- _What the task requires_: Please reproduce the items starting at the beginning and ending at the line that contains "white cotton pillow at right is taller.", with both ends included.

*** Opening Records to use ***

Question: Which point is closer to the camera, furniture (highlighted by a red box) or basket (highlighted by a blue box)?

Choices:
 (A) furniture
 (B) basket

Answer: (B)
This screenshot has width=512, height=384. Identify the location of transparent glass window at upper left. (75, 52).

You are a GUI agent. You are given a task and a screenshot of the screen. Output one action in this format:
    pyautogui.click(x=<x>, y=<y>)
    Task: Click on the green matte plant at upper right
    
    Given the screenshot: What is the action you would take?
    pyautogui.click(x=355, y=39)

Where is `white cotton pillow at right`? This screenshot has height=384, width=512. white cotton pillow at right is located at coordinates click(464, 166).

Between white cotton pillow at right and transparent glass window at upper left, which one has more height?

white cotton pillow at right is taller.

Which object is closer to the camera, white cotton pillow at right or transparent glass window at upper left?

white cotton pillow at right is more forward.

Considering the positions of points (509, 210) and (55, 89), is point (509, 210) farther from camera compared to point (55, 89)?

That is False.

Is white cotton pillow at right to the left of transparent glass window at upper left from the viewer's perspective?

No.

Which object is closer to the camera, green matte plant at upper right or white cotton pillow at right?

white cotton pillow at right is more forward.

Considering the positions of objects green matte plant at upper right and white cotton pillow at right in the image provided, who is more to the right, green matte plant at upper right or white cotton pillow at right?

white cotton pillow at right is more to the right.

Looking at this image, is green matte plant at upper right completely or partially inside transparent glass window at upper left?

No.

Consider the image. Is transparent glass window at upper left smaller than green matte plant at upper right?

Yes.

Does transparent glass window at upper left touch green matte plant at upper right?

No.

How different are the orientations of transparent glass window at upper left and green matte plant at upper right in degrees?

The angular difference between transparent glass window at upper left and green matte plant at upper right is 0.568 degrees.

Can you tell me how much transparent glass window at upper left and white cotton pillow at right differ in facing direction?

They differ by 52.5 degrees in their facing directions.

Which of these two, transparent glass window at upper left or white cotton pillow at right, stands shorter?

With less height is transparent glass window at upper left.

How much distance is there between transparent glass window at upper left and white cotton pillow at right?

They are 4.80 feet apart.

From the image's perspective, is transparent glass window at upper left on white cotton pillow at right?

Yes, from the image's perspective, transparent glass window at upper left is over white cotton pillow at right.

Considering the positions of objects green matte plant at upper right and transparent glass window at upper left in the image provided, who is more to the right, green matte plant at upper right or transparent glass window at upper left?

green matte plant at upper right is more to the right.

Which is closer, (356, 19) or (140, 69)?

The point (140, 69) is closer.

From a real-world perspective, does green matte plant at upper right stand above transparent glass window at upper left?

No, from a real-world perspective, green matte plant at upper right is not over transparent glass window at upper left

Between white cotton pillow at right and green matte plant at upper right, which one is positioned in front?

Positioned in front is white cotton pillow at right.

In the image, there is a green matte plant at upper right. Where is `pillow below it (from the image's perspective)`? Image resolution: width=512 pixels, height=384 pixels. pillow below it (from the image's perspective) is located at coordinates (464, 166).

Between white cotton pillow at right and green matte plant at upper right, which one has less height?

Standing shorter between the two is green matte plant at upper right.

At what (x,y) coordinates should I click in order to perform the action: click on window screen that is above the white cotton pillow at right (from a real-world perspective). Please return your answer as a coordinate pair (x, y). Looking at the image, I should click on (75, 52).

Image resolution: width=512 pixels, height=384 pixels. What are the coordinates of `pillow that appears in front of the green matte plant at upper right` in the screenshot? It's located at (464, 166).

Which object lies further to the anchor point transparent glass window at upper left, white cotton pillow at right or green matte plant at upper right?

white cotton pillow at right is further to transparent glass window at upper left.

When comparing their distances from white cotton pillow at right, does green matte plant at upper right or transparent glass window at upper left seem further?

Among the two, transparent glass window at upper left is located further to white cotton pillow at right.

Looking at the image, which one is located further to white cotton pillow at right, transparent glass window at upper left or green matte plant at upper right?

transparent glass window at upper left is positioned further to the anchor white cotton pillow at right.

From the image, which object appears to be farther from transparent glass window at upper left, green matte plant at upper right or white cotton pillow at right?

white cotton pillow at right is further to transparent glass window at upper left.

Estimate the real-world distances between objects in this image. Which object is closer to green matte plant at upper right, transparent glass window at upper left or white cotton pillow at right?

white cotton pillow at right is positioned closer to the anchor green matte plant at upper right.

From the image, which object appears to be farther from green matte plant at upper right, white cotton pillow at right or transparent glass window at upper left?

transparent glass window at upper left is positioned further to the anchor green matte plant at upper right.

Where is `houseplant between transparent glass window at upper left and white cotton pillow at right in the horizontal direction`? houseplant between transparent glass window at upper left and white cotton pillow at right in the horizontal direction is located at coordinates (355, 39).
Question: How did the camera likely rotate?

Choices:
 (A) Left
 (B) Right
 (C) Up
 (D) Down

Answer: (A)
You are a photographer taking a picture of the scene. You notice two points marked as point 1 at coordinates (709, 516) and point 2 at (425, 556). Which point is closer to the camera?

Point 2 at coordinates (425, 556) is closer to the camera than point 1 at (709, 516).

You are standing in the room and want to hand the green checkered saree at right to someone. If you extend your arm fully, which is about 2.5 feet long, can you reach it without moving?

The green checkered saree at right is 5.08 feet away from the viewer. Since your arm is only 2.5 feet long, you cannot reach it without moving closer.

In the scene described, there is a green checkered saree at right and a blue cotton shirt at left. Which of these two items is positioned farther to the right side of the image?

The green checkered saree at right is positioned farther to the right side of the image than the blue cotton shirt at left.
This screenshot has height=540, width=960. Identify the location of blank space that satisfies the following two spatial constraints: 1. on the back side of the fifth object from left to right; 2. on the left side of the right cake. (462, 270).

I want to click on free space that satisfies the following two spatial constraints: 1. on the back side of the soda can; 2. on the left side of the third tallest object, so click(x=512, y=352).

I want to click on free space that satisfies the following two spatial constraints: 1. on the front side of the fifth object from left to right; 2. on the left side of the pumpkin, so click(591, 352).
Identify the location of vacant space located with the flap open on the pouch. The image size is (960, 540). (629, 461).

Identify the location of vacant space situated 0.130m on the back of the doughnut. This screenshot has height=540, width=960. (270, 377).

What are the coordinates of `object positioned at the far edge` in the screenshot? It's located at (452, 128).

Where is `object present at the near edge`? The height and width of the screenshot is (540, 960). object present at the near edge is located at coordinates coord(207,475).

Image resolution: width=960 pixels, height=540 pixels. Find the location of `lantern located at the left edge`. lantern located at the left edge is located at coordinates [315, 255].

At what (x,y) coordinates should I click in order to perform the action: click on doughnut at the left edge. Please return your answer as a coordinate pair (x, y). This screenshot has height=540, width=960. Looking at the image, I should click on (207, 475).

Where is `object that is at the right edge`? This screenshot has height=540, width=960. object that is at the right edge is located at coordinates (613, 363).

*** Closing Records to use ***

- _Answer section_:
Question: Which point is closer to the camera, furniture (highlighted by a red box) or basket (highlighted by a blue box)?

Choices:
 (A) furniture
 (B) basket

Answer: (B)
This screenshot has width=512, height=384. Identify the location of transparent glass window at upper left. (75, 52).

You are a GUI agent. You are given a task and a screenshot of the screen. Output one action in this format:
    pyautogui.click(x=<x>, y=<y>)
    Task: Click on the green matte plant at upper right
    
    Given the screenshot: What is the action you would take?
    pyautogui.click(x=355, y=39)

Where is `white cotton pillow at right`? This screenshot has height=384, width=512. white cotton pillow at right is located at coordinates click(464, 166).

Between white cotton pillow at right and transparent glass window at upper left, which one has more height?

white cotton pillow at right is taller.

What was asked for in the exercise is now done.